- Problem to work on: Write exactly, with no line omitted or added, the span beginning at the line that holds "white cup [459,149,499,202]" and ending at the last line of the records.

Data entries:
'''

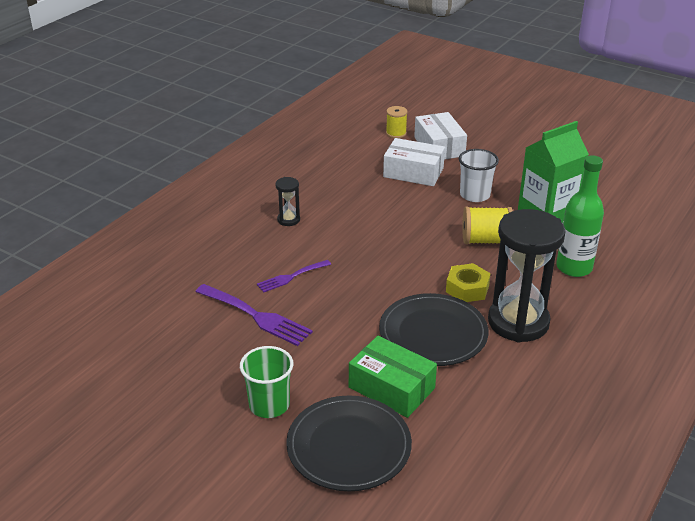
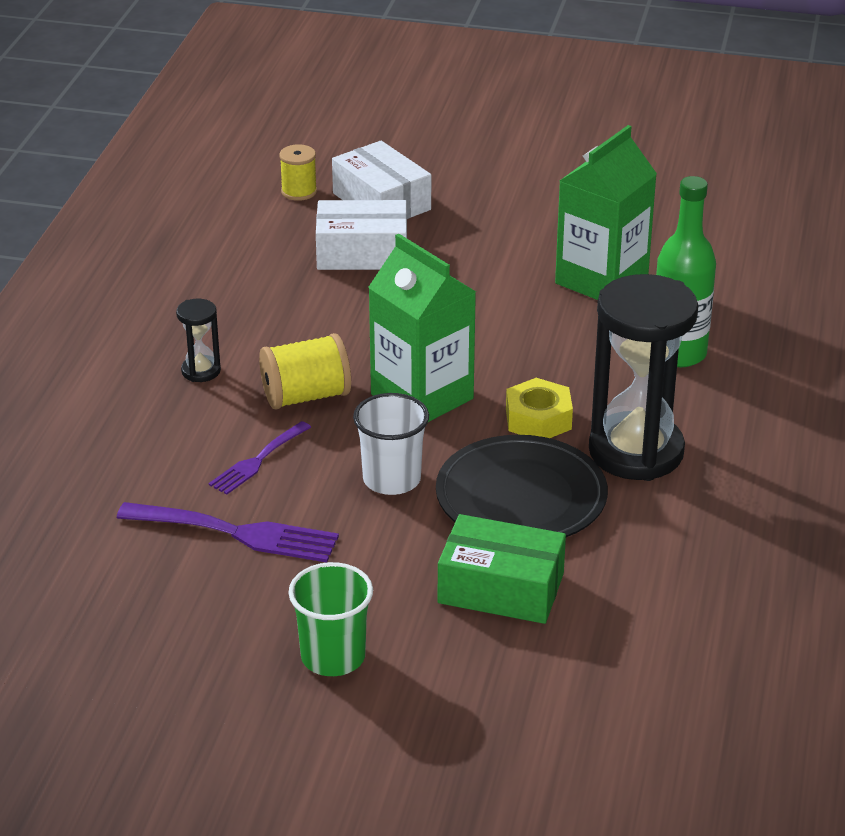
camera: 20 degrees left, 0 degrees up
black plate [286,396,412,491] -> none
white cup [459,149,499,202] -> white cup moved to [353,393,429,495]
yellow spool [462,207,513,244] -> yellow spool moved to [259,333,351,409]
none -> green carton [368,234,476,422]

'''

- Answer to this problem:
white cup [459,149,499,202] -> white cup moved to [353,393,429,495]
yellow spool [462,207,513,244] -> yellow spool moved to [259,333,351,409]
none -> green carton [368,234,476,422]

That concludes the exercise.